== What this task involves ==
Copy everything in the records, character for character, except images.

++++++++++

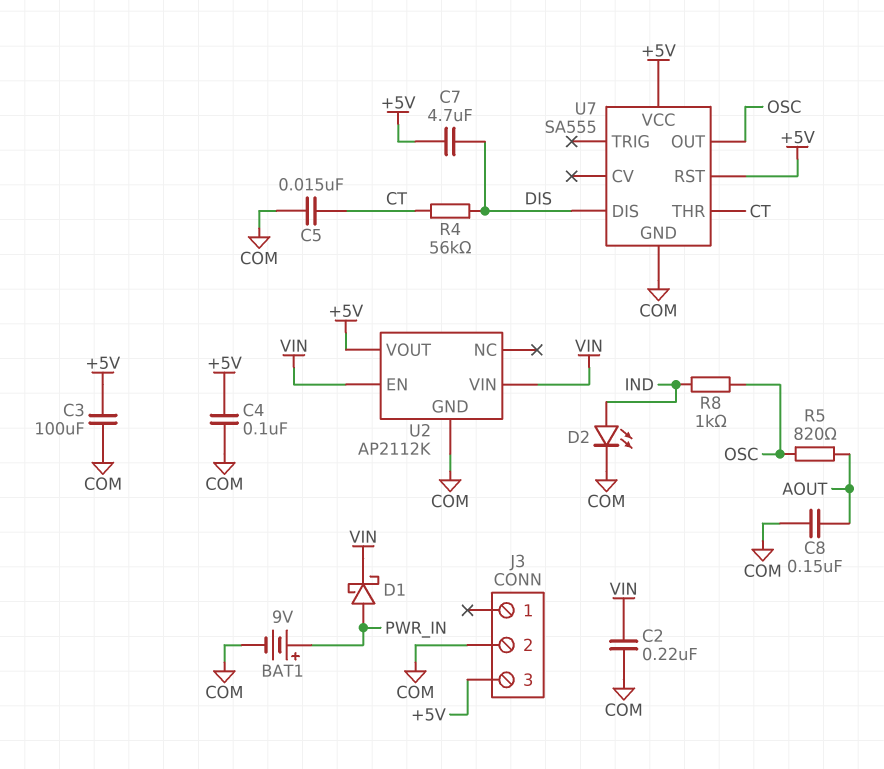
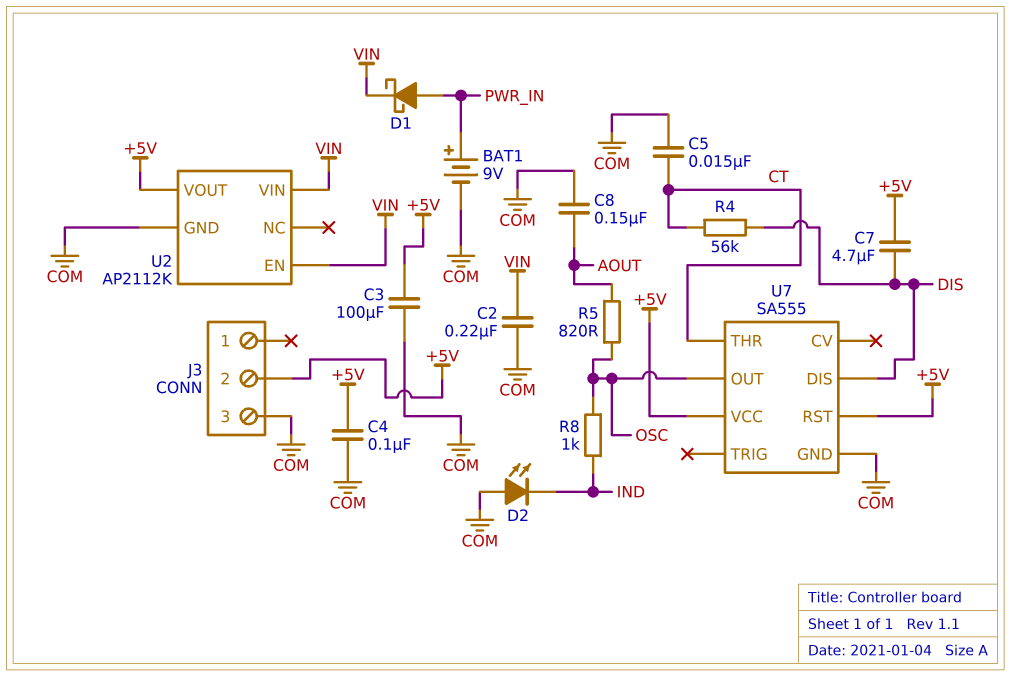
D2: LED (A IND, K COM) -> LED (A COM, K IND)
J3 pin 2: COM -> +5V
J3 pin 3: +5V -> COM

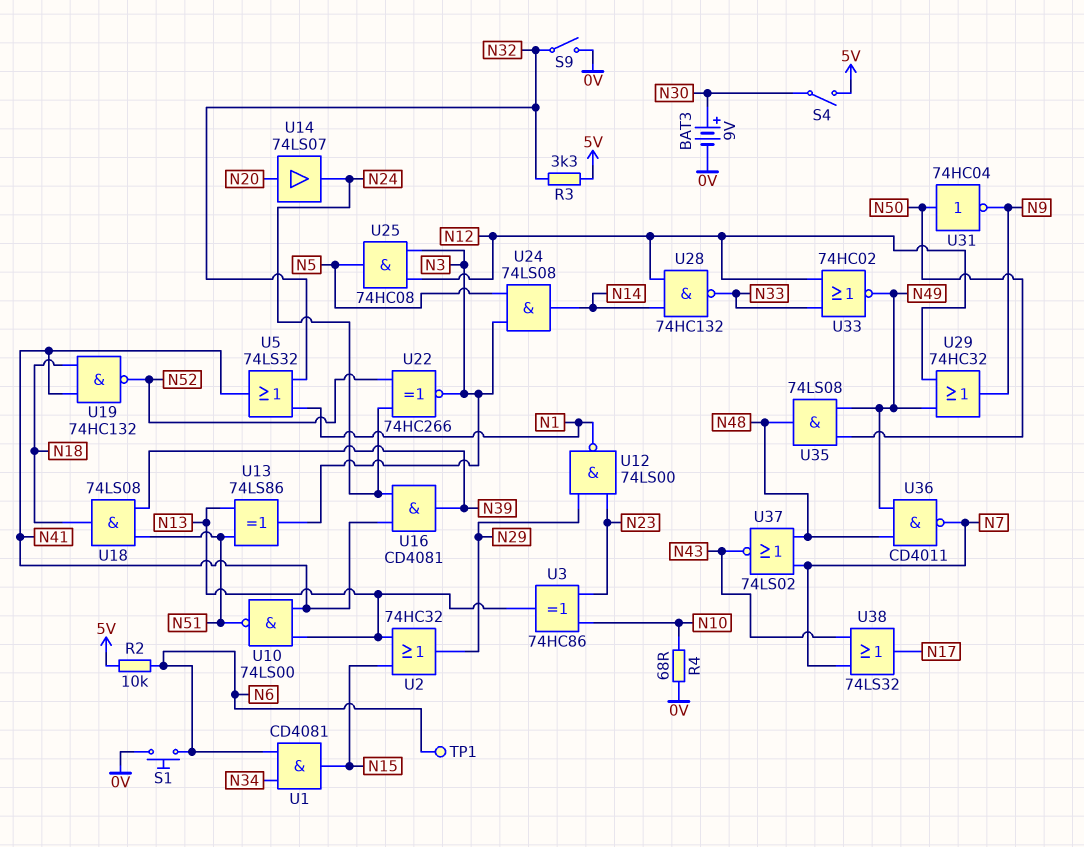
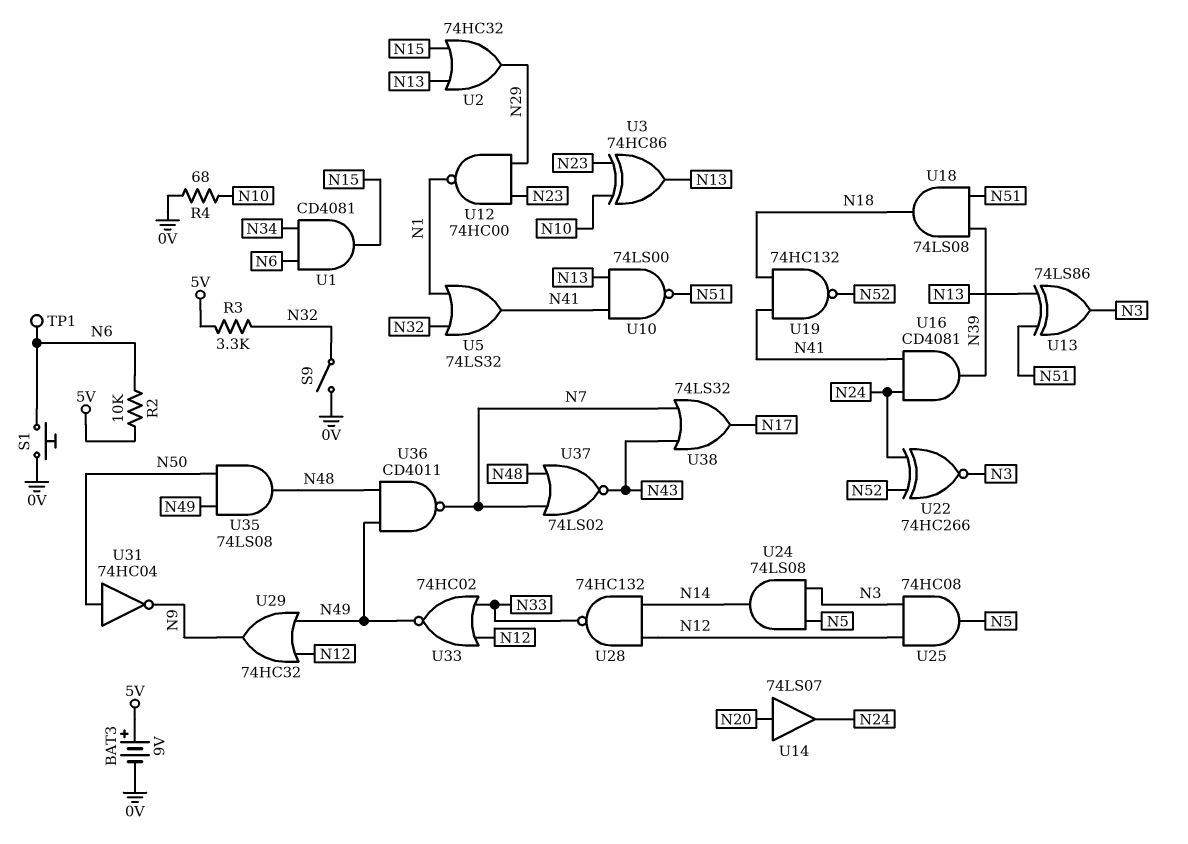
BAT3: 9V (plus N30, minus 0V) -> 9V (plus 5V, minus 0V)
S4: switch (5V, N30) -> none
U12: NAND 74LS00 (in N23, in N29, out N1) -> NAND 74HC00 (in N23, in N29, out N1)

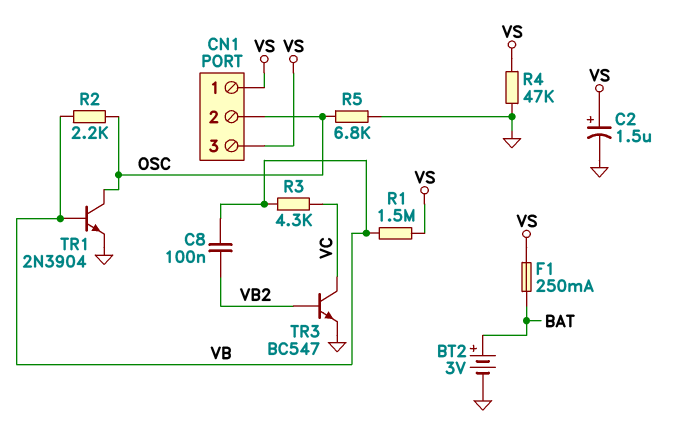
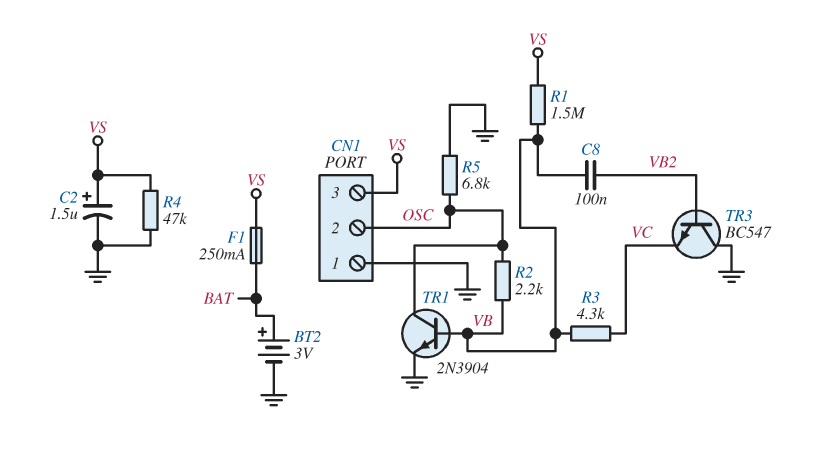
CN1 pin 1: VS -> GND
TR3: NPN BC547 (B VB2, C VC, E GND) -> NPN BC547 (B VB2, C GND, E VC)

++++++++++

== Answer area ==
D2: LED (A IND, K COM) -> LED (A COM, K IND)
J3 pin 2: COM -> +5V
J3 pin 3: +5V -> COM

BAT3: 9V (plus N30, minus 0V) -> 9V (plus 5V, minus 0V)
S4: switch (5V, N30) -> none
U12: NAND 74LS00 (in N23, in N29, out N1) -> NAND 74HC00 (in N23, in N29, out N1)

CN1 pin 1: VS -> GND
TR3: NPN BC547 (B VB2, C VC, E GND) -> NPN BC547 (B VB2, C GND, E VC)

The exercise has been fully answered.